(Collected data)

■ ■ ■ ■ ■

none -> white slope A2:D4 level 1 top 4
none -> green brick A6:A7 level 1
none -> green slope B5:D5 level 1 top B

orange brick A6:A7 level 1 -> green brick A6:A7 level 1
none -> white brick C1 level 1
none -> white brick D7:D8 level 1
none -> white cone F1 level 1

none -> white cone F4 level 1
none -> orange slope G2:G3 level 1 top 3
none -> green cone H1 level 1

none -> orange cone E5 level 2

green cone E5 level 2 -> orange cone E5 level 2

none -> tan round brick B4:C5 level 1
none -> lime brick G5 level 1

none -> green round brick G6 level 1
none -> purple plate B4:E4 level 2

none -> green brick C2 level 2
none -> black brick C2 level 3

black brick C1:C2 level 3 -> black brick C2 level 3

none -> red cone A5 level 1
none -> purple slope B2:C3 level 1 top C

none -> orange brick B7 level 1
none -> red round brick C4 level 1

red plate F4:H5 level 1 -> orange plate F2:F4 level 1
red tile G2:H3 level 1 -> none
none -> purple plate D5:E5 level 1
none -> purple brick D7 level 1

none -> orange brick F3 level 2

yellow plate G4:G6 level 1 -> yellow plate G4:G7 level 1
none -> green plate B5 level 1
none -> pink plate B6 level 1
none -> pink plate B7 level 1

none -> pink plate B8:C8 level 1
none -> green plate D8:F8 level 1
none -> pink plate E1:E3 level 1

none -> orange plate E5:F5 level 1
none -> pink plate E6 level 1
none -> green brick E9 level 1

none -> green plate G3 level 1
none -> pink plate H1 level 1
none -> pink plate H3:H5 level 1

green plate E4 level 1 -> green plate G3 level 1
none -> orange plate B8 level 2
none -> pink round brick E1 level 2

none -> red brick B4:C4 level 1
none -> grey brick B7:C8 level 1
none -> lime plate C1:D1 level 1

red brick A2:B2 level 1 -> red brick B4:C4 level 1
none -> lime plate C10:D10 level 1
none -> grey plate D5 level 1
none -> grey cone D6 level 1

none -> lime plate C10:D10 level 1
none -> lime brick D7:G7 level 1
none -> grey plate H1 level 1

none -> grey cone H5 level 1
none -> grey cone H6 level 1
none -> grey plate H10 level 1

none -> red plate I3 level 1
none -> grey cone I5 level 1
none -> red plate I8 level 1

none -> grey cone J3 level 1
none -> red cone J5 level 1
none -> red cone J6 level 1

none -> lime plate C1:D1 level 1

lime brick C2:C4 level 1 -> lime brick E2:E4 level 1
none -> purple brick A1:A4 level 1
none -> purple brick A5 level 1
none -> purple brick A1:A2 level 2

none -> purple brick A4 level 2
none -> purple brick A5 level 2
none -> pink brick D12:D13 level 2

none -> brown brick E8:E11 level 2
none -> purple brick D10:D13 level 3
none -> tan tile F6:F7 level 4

■ ■ ■ ■ ■

What is required ▸ Copy out each line of the records where the word "lime" appears.

Response area ▸
none -> lime brick G5 level 1
none -> lime plate C1:D1 level 1
none -> lime plate C10:D10 level 1
none -> lime plate C10:D10 level 1
none -> lime brick D7:G7 level 1
none -> lime plate C1:D1 level 1
lime brick C2:C4 level 1 -> lime brick E2:E4 level 1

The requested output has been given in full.